--- Requirements ---
Substitute "shifted" for every "moved" in the data below and give the lines again with nothing else changed, leaving out the pictures.

--- Exercise materials ---
* begin *

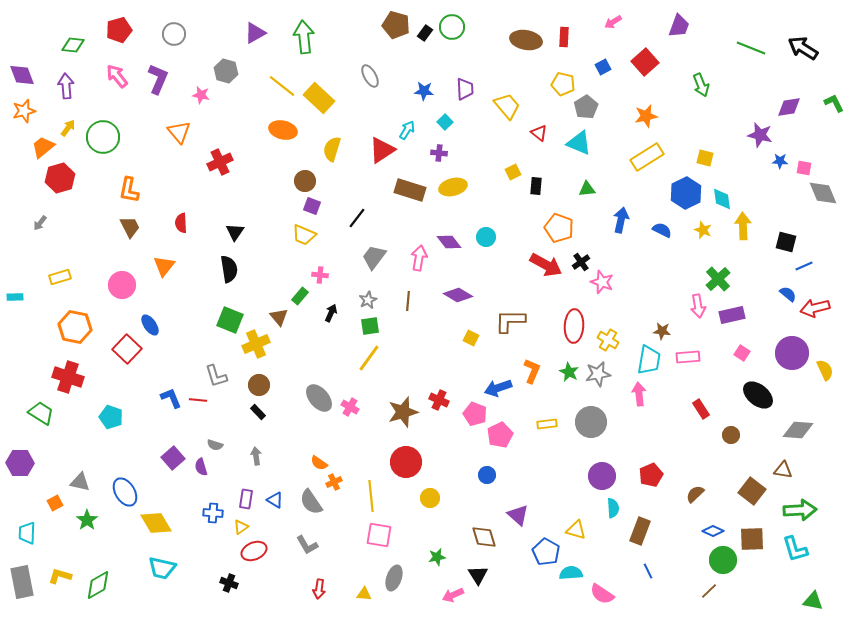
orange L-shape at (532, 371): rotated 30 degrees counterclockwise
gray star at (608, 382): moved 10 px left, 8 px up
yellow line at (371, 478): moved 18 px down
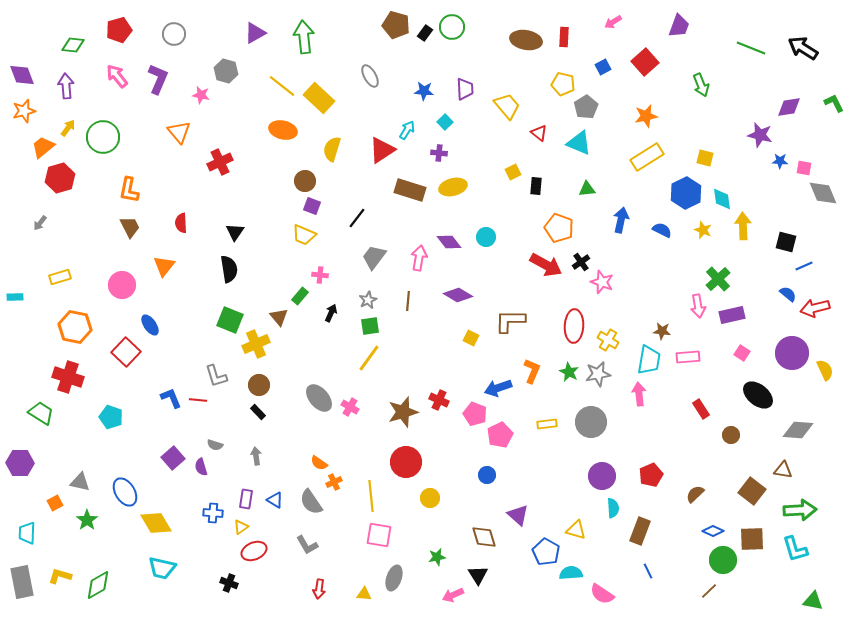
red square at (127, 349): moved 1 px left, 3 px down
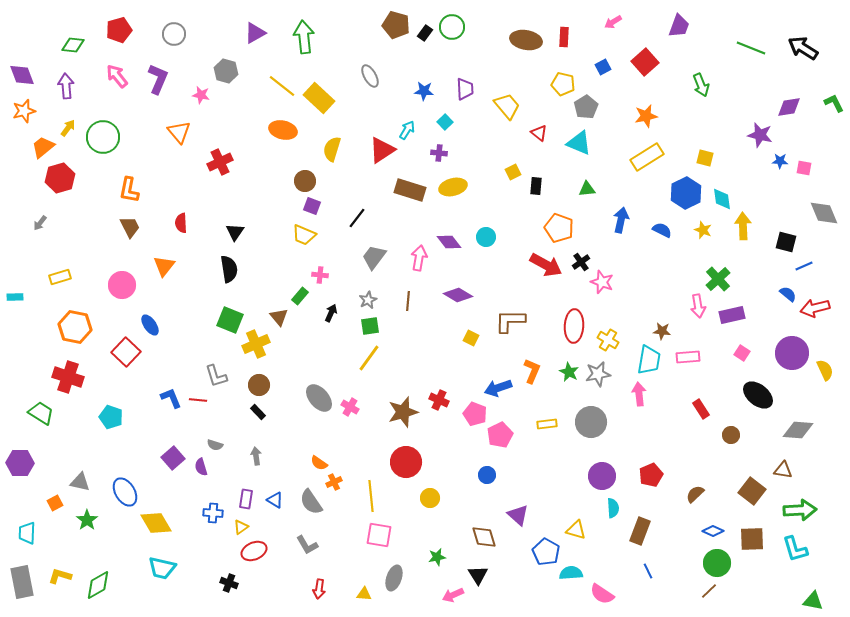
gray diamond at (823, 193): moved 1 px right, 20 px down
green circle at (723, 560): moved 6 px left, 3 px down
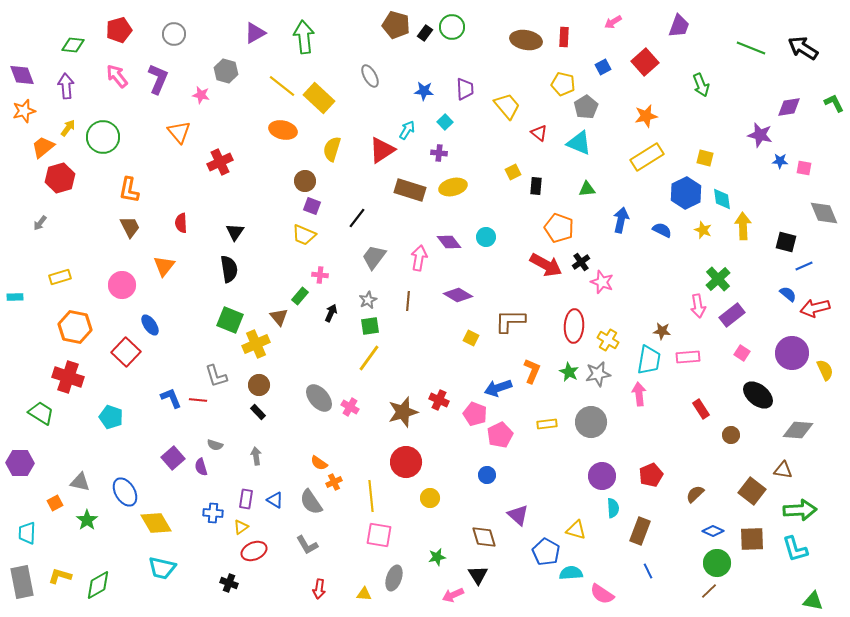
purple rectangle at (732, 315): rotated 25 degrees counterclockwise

* end *

--- Output for this task ---
orange L-shape at (532, 371): rotated 30 degrees counterclockwise
gray star at (608, 382): shifted 10 px left, 8 px up
yellow line at (371, 478): shifted 18 px down
red square at (127, 349): shifted 1 px left, 3 px down
gray diamond at (823, 193): shifted 1 px right, 20 px down
green circle at (723, 560): shifted 6 px left, 3 px down
purple rectangle at (732, 315): rotated 25 degrees counterclockwise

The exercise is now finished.